» **AIM OF THE EXERCISE**
Give again, word for word, each line from the top of the listing through the line that holds "turquoise flashlight: 9 -> 8".

» **GIVEN RECORDS**
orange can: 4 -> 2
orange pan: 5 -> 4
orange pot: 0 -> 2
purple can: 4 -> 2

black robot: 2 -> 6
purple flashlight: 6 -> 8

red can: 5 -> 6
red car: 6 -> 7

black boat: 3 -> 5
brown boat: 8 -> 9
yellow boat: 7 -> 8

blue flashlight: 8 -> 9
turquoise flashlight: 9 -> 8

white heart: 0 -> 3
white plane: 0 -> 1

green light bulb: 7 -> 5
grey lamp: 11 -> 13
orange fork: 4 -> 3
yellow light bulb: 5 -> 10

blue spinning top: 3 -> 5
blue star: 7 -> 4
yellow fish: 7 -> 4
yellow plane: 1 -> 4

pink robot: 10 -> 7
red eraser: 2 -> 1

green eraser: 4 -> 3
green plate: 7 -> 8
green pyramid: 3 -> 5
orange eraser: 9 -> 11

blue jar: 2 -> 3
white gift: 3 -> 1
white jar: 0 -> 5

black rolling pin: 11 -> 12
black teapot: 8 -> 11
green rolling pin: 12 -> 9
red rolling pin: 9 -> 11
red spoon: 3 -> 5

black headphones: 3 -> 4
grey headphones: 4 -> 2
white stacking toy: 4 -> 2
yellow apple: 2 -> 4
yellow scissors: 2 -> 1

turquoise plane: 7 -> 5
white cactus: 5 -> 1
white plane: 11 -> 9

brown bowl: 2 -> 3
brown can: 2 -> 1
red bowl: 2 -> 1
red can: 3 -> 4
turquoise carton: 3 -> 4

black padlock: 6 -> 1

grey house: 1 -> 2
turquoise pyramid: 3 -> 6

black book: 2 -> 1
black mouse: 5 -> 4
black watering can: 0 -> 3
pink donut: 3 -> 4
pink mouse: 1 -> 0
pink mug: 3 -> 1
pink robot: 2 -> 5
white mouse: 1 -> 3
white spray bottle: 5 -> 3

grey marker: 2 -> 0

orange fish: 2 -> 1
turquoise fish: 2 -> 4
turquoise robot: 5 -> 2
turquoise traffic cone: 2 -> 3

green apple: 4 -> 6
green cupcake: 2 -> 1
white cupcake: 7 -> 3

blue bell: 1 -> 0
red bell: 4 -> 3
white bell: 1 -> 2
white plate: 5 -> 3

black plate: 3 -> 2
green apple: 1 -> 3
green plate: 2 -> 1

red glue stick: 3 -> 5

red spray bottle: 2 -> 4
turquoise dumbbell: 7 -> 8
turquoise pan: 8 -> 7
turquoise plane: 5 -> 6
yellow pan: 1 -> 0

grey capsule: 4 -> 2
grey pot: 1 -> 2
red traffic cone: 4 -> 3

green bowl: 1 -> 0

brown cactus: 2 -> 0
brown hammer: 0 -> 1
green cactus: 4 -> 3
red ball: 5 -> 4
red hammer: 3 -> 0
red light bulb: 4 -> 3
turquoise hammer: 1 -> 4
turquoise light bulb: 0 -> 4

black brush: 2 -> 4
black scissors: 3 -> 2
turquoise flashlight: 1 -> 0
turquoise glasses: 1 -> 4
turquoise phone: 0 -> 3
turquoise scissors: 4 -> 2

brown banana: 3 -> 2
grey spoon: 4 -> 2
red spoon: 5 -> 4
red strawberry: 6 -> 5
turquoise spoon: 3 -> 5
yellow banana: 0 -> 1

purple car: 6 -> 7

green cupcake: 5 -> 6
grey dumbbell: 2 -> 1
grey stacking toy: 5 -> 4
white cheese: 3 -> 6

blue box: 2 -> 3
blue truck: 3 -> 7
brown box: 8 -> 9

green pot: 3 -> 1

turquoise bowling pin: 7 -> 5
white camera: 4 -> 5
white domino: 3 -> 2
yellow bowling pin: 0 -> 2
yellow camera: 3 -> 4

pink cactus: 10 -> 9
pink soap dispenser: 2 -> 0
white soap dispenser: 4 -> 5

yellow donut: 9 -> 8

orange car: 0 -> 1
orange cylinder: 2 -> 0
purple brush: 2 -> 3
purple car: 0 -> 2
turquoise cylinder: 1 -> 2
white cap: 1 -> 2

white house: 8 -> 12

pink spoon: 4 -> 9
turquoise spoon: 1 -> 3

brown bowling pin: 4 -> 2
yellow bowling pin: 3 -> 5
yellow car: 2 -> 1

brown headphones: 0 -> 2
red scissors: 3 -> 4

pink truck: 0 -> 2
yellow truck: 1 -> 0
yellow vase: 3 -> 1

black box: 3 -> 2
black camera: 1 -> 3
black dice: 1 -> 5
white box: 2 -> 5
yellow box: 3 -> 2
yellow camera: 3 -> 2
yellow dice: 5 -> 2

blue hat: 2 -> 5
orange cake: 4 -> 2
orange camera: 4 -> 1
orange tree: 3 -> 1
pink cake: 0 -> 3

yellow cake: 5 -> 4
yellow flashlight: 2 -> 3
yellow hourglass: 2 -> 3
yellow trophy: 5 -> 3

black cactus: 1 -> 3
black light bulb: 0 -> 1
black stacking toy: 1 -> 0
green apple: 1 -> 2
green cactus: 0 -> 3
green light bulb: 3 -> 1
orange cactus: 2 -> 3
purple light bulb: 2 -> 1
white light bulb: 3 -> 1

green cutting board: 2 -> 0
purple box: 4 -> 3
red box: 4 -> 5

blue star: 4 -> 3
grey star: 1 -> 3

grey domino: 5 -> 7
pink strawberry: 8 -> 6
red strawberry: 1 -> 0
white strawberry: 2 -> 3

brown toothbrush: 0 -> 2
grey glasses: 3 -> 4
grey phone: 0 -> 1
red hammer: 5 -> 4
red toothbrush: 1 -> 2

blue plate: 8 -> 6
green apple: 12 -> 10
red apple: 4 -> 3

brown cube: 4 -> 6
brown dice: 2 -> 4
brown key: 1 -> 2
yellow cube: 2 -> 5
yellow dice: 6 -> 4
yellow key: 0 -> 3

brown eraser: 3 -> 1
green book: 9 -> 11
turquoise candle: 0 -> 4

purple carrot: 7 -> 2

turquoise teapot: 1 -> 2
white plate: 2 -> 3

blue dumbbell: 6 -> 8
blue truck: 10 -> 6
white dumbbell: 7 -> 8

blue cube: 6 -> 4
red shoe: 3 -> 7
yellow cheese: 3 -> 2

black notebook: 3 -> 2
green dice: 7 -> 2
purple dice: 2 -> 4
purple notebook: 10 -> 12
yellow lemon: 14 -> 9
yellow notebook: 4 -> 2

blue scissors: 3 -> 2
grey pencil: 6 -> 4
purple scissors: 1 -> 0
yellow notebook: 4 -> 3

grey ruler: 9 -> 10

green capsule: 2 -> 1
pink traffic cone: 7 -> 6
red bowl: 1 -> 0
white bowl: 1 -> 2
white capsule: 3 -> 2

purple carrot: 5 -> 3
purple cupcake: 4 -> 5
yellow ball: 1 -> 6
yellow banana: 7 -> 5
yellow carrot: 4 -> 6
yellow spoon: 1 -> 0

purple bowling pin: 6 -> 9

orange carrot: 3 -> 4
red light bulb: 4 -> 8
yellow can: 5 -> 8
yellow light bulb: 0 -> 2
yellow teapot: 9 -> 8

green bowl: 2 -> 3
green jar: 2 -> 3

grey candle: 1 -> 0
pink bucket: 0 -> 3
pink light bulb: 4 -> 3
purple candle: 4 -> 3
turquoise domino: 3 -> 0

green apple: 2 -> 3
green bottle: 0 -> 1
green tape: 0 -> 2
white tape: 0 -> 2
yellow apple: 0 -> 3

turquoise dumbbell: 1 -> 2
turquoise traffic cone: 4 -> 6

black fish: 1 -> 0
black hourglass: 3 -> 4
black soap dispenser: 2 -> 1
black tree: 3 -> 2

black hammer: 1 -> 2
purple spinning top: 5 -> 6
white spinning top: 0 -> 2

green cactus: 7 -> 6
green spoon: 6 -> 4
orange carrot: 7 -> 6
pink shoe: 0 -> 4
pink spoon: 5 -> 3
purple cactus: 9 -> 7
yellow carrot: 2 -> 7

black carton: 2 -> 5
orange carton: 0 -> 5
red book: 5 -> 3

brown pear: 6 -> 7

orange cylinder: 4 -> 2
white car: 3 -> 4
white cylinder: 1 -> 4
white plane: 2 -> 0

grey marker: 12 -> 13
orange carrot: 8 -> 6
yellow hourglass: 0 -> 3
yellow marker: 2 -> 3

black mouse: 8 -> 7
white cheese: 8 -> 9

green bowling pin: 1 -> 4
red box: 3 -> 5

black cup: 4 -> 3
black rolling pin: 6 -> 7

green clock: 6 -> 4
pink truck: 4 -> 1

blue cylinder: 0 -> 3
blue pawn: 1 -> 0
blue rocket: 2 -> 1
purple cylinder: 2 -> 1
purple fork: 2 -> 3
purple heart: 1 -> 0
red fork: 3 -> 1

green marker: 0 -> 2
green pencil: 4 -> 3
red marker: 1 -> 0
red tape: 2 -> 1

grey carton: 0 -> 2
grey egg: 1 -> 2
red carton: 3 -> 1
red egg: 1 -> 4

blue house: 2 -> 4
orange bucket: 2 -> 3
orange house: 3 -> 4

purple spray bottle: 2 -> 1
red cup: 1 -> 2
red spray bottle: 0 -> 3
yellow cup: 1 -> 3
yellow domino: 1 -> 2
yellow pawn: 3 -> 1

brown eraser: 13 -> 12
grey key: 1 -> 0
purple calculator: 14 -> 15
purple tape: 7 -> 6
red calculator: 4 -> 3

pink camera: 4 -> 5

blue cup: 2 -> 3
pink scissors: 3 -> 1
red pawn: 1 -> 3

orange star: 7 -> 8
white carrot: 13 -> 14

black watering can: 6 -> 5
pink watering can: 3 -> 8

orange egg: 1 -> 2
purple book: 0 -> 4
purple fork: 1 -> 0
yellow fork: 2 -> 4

» **ANSWER TO THE PROBLEM**
orange can: 4 -> 2
orange pan: 5 -> 4
orange pot: 0 -> 2
purple can: 4 -> 2

black robot: 2 -> 6
purple flashlight: 6 -> 8

red can: 5 -> 6
red car: 6 -> 7

black boat: 3 -> 5
brown boat: 8 -> 9
yellow boat: 7 -> 8

blue flashlight: 8 -> 9
turquoise flashlight: 9 -> 8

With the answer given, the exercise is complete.